(Saved data entries)

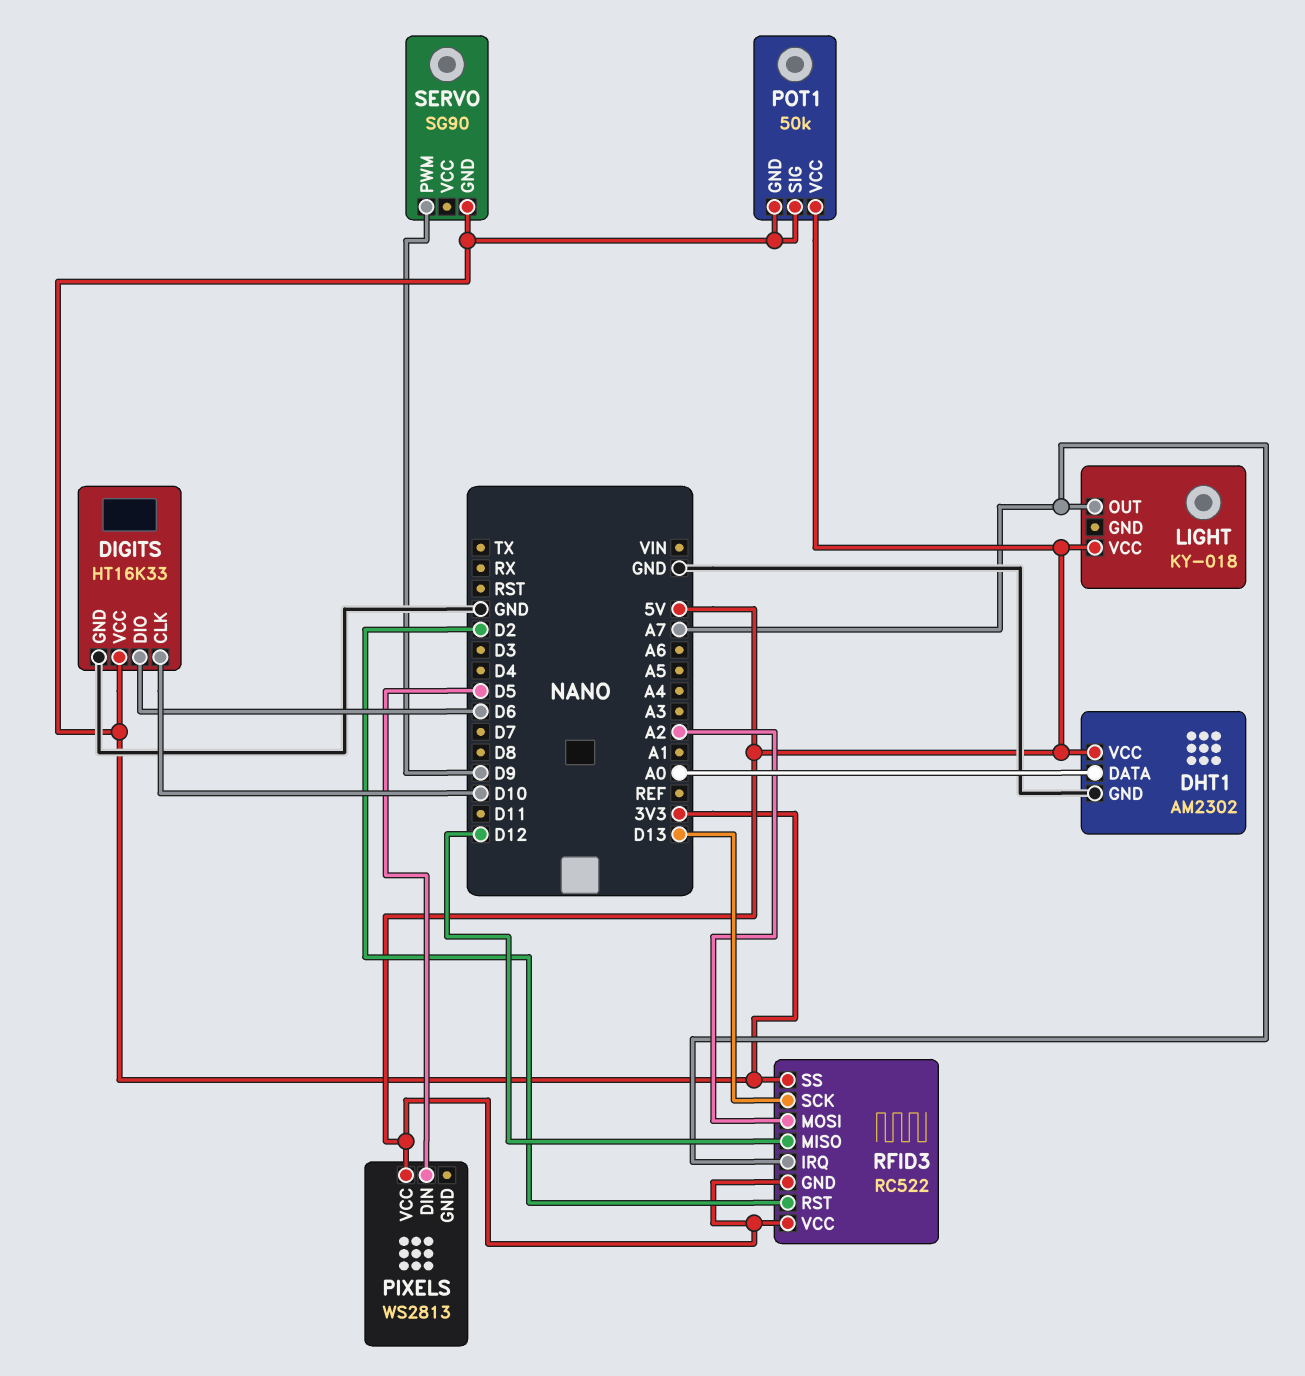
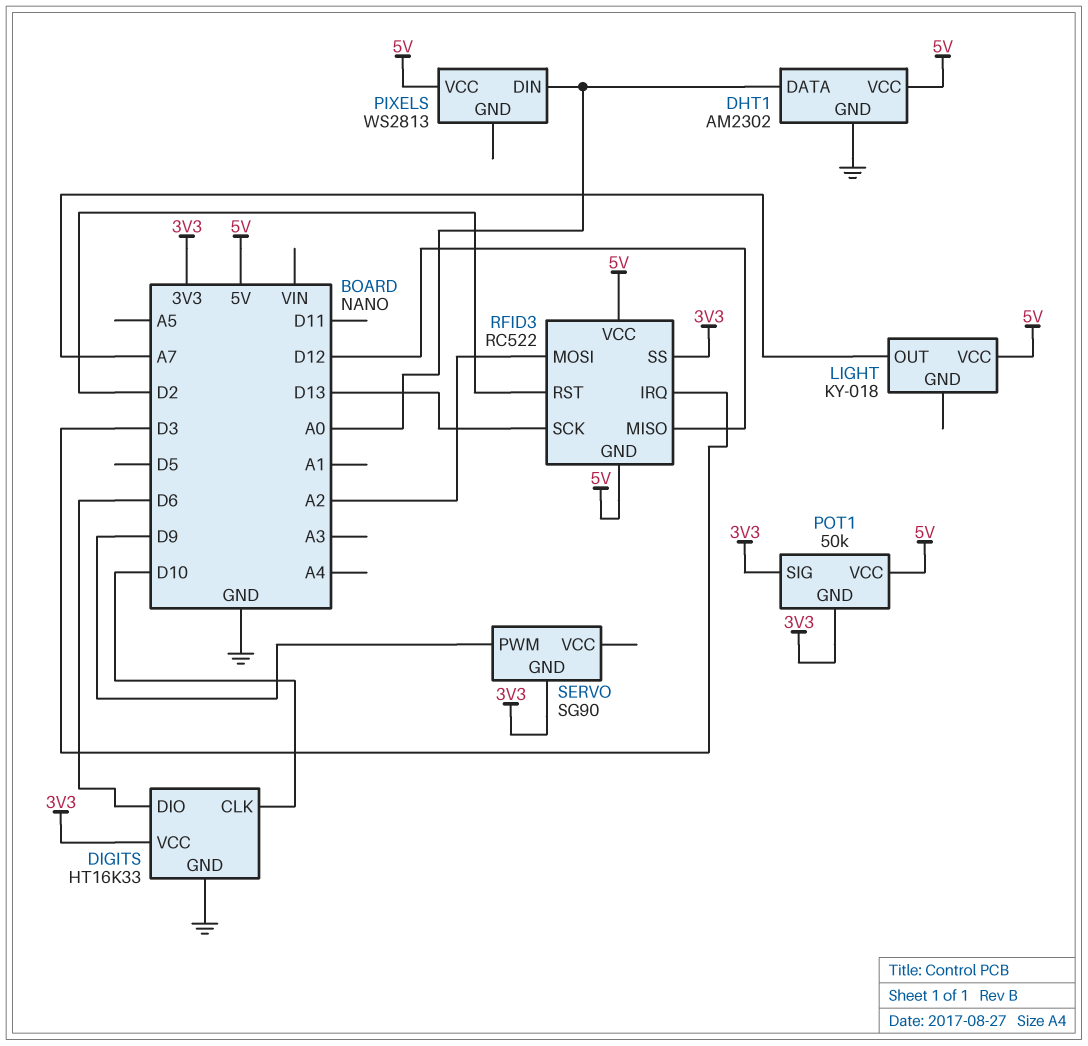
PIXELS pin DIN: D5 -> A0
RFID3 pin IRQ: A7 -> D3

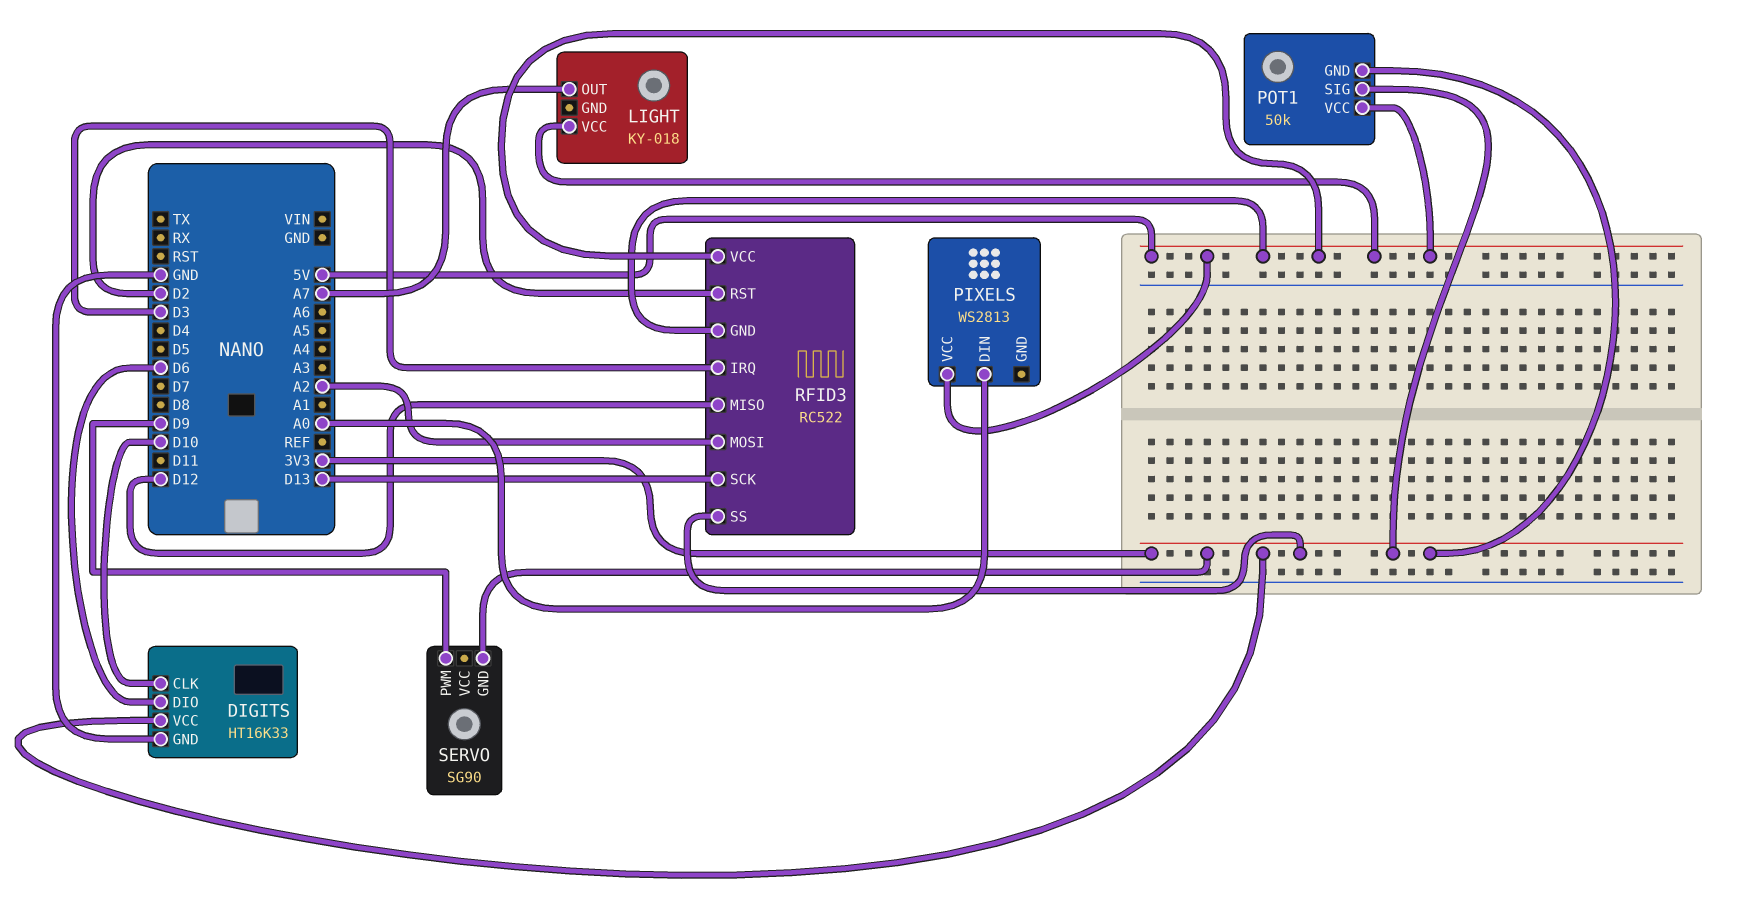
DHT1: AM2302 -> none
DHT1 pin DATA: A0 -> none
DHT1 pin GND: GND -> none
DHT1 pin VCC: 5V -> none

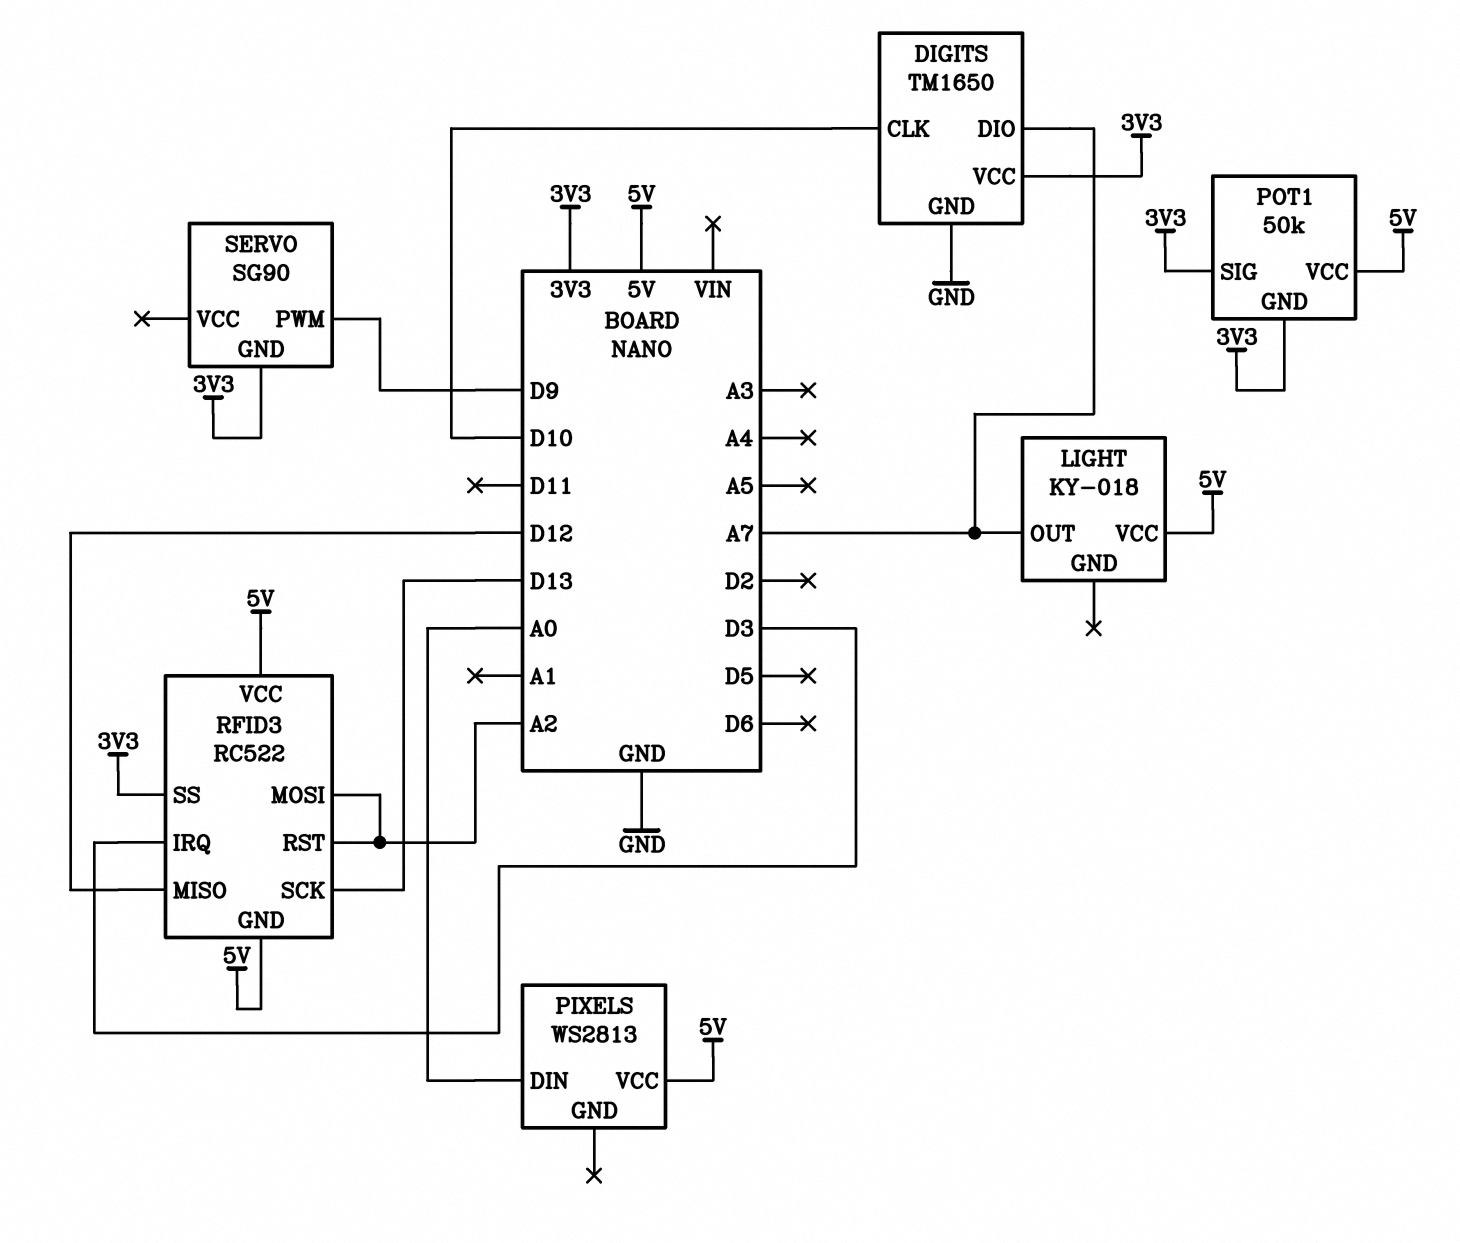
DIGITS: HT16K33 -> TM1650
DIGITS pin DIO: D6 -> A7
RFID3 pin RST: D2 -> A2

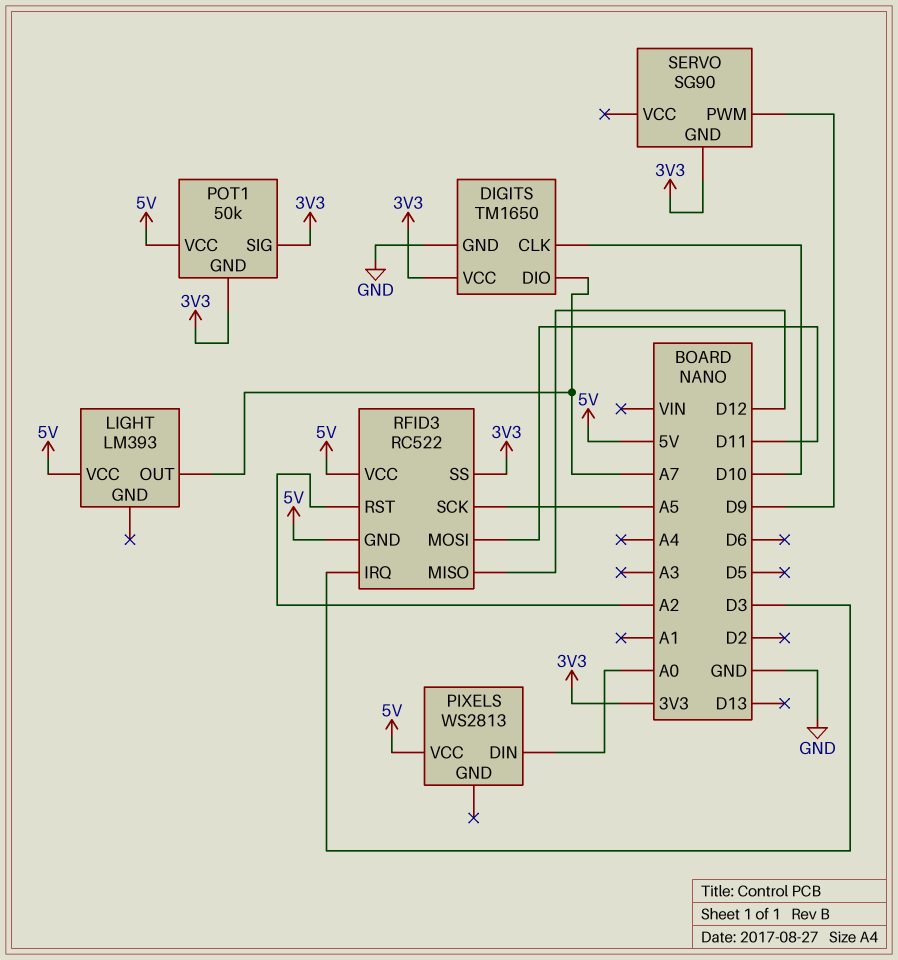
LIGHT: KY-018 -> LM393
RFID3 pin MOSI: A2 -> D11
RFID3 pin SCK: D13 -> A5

* _WORK TO COMPLETE_
All lines from the one that contains "LIGHT: KY-018 -> LM393" to the last line above must be given again exactly, with both included and nothing added.

* _TASK RESULT_
LIGHT: KY-018 -> LM393
RFID3 pin MOSI: A2 -> D11
RFID3 pin SCK: D13 -> A5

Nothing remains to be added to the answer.